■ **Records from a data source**
□ □ □ □ □ □ □

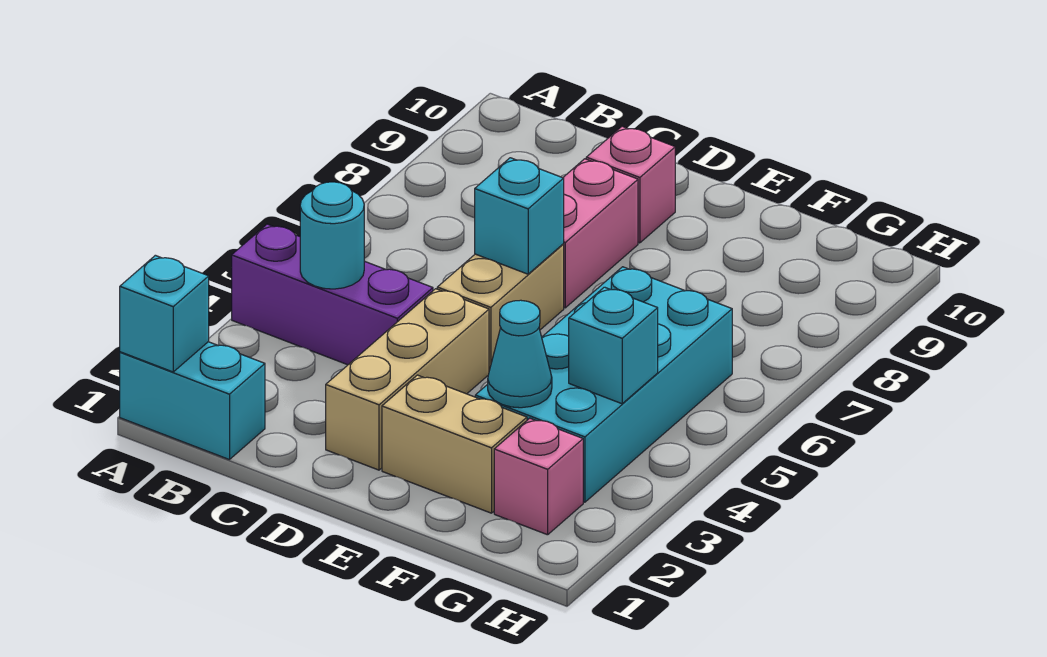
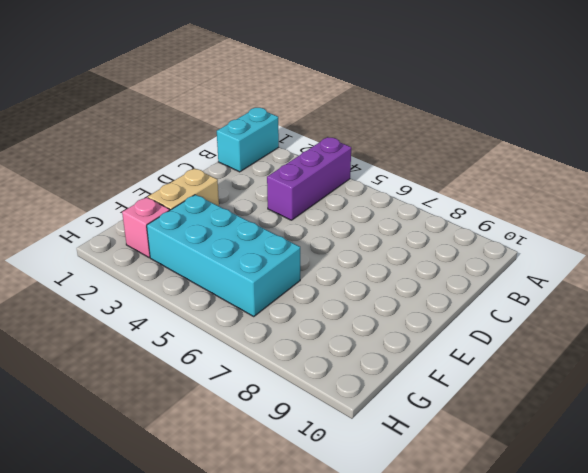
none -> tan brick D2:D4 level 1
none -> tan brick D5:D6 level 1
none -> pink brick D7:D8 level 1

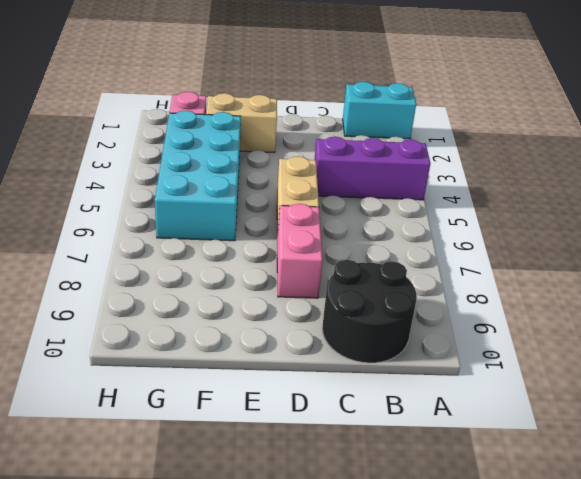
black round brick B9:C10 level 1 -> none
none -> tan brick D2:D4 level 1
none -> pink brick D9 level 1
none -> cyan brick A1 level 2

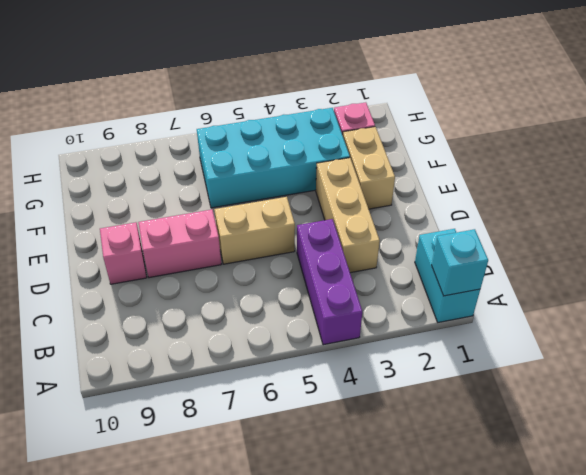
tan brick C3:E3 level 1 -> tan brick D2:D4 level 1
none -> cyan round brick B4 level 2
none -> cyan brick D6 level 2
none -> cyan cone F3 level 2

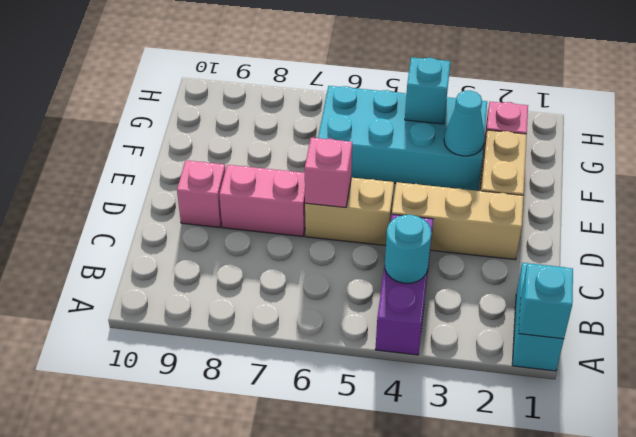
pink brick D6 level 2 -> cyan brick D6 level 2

□ □ □ □ □ □ □

Every line above that includes the word "round" should be listed.

black round brick B9:C10 level 1 -> none
none -> cyan round brick B4 level 2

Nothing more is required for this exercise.